YOUR TASK —
Scan the entries for "plate". Every line that holds it is to be copied.

(Stored data entries)

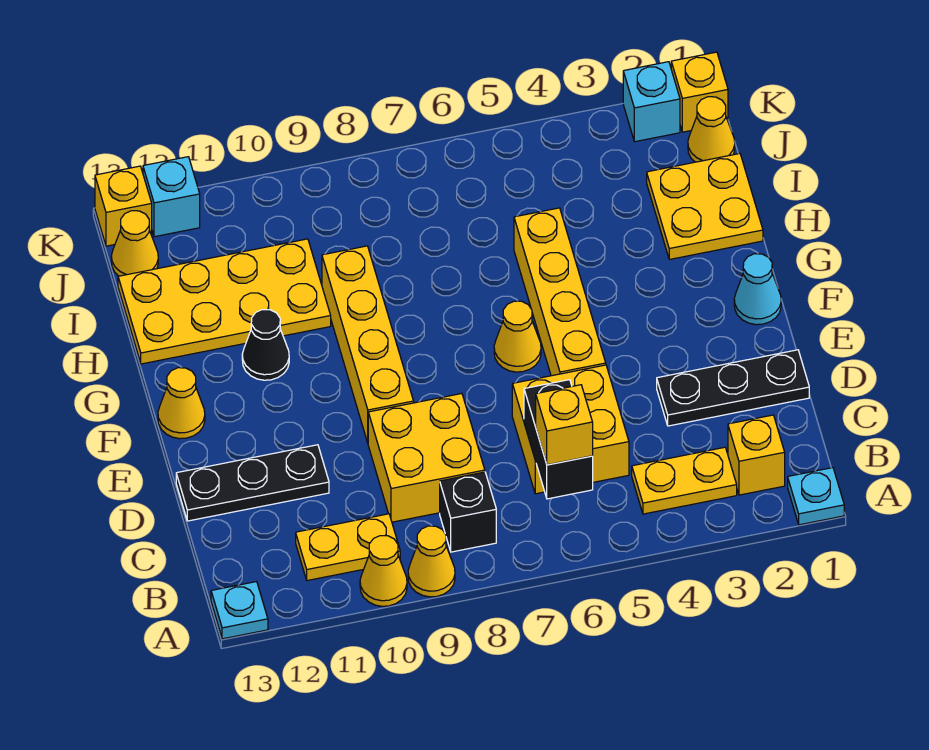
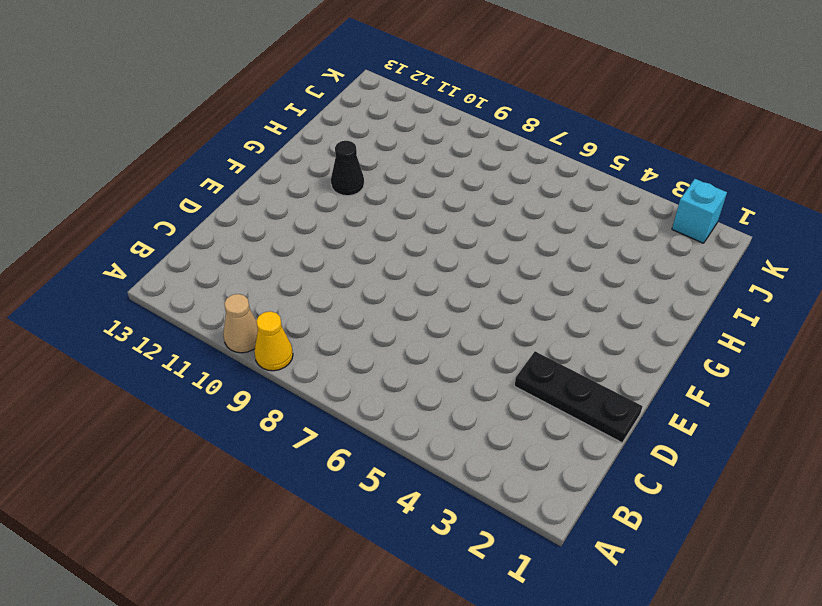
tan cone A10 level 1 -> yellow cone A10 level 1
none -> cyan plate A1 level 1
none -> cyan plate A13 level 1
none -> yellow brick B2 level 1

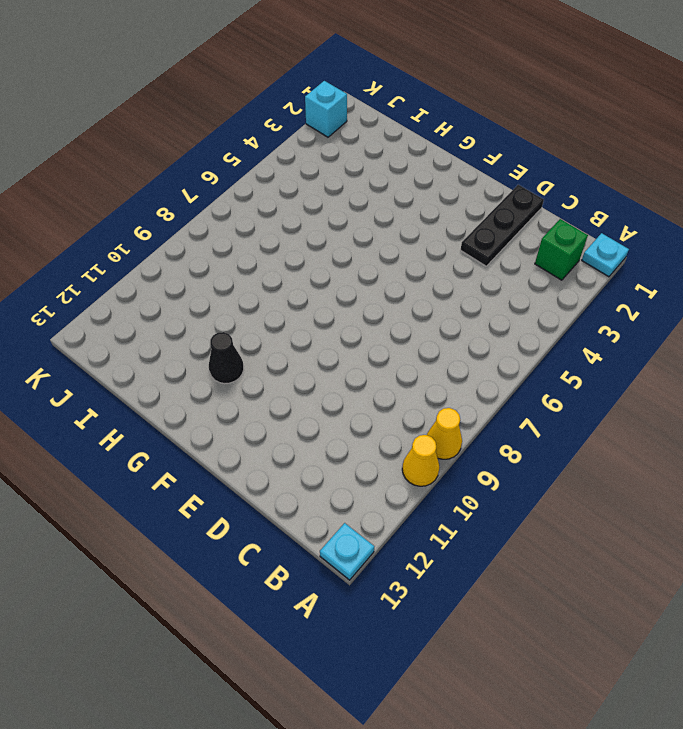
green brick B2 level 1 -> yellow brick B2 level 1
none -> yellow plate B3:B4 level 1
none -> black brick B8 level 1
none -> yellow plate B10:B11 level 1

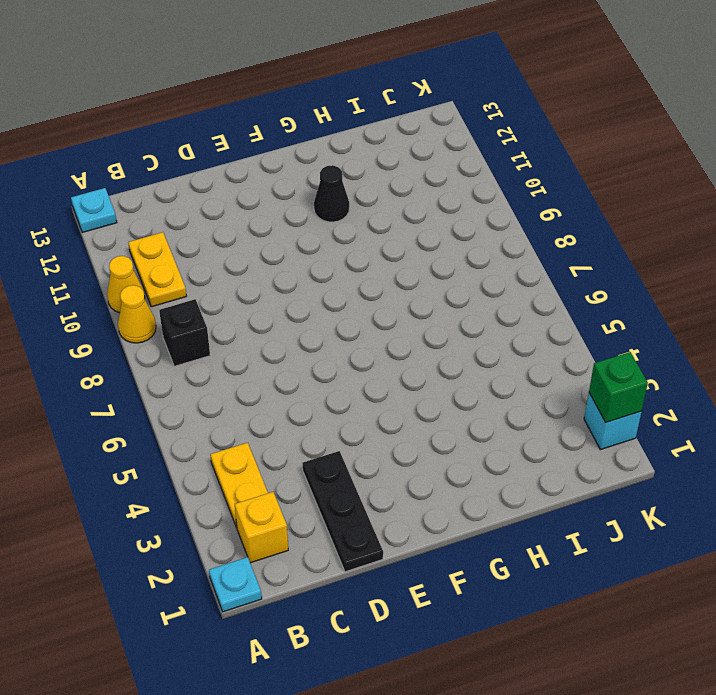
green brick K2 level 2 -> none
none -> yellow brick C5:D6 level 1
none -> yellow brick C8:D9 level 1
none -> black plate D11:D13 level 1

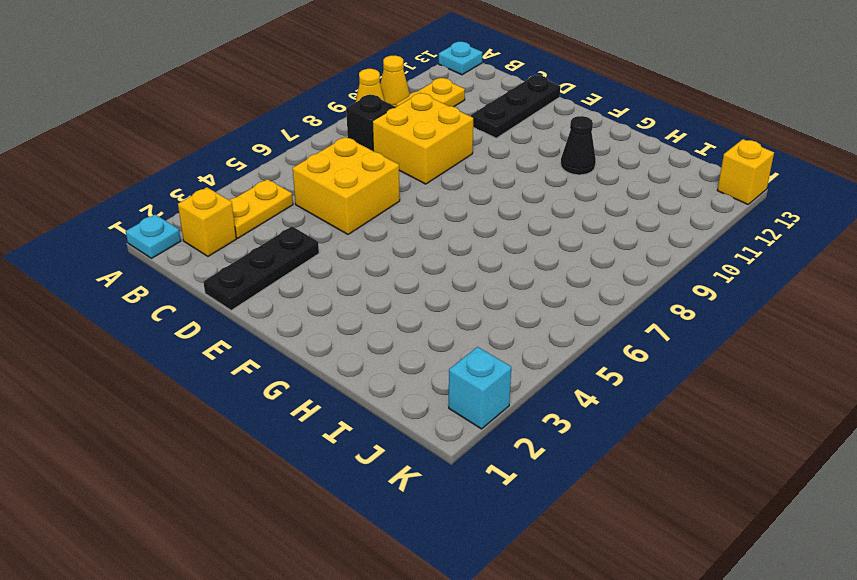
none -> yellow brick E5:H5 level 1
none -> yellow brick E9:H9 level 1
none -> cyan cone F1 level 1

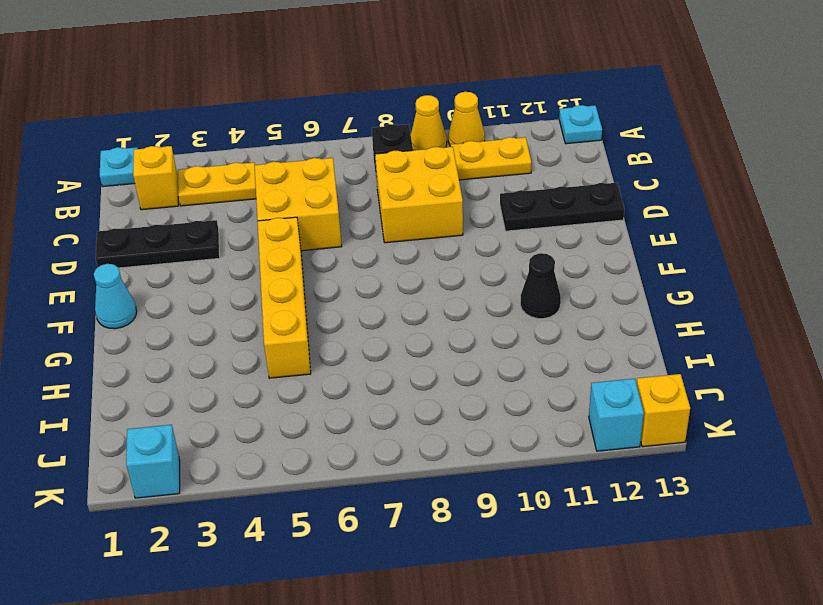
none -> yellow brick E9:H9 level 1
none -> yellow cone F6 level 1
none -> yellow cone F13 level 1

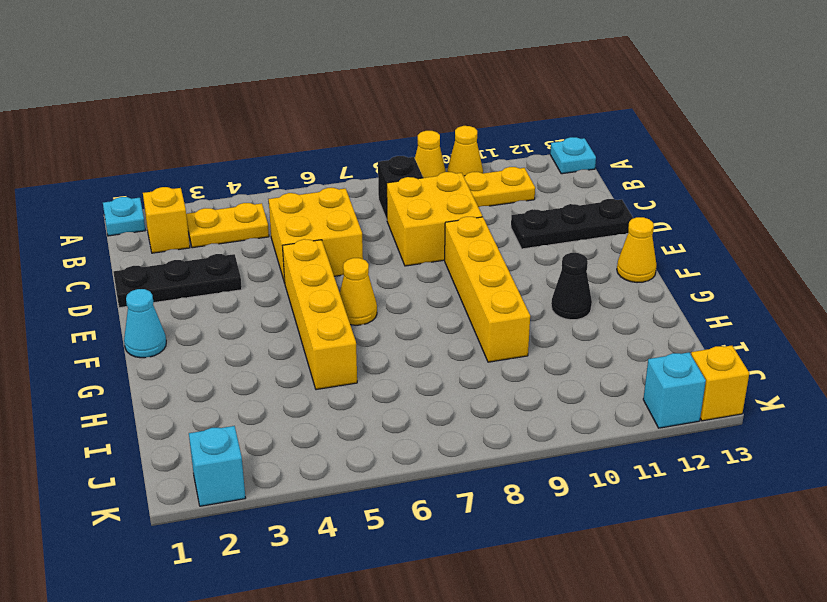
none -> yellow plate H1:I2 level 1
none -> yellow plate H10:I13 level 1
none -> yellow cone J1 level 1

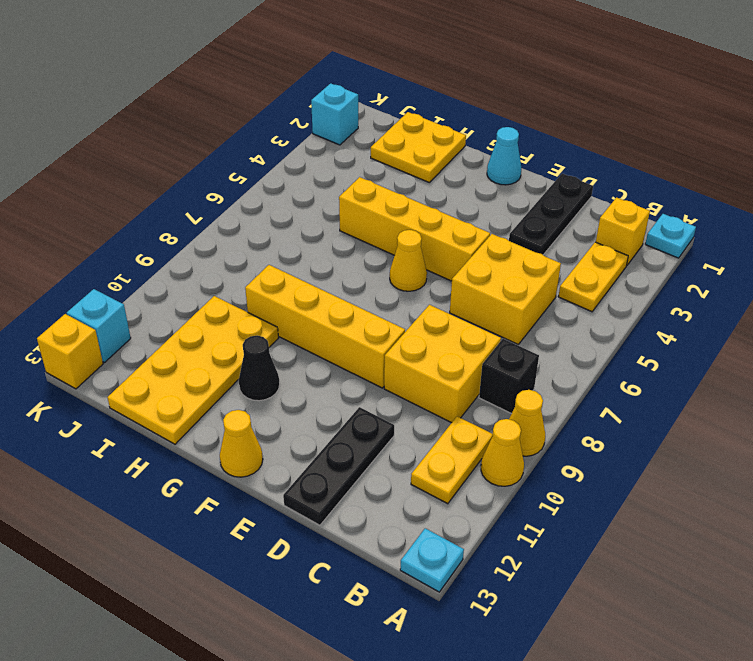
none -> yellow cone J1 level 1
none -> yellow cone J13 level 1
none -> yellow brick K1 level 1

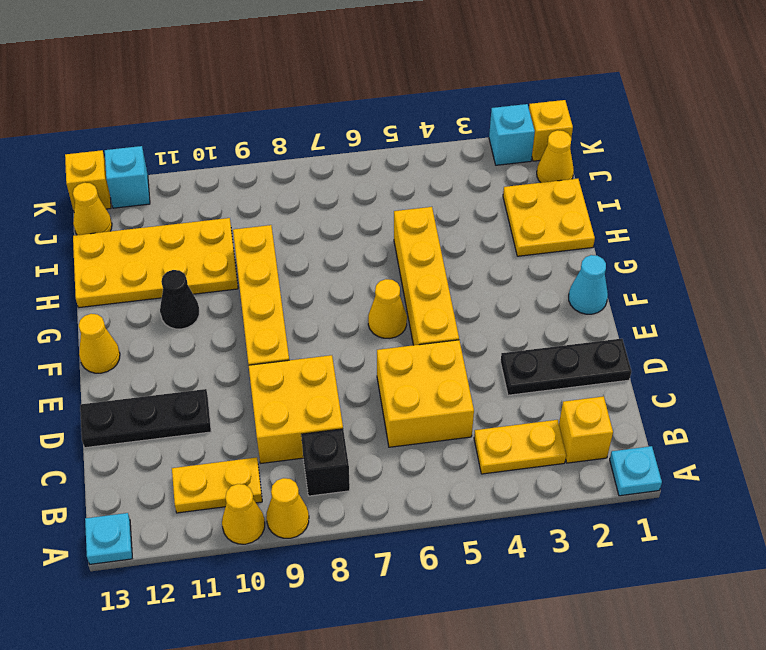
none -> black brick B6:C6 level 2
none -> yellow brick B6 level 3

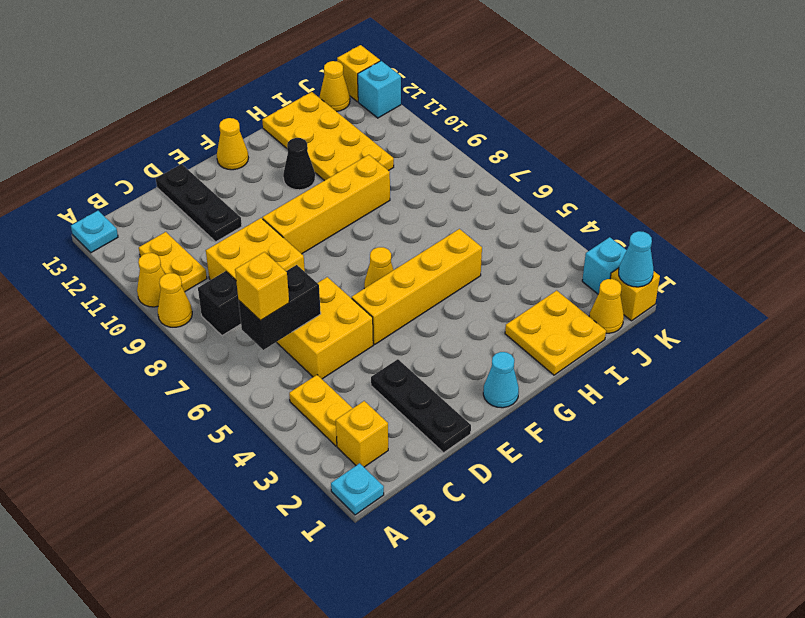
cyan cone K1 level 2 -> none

YOUR RESPONSE —
none -> cyan plate A1 level 1
none -> cyan plate A13 level 1
none -> yellow plate B3:B4 level 1
none -> yellow plate B10:B11 level 1
none -> black plate D11:D13 level 1
none -> yellow plate H1:I2 level 1
none -> yellow plate H10:I13 level 1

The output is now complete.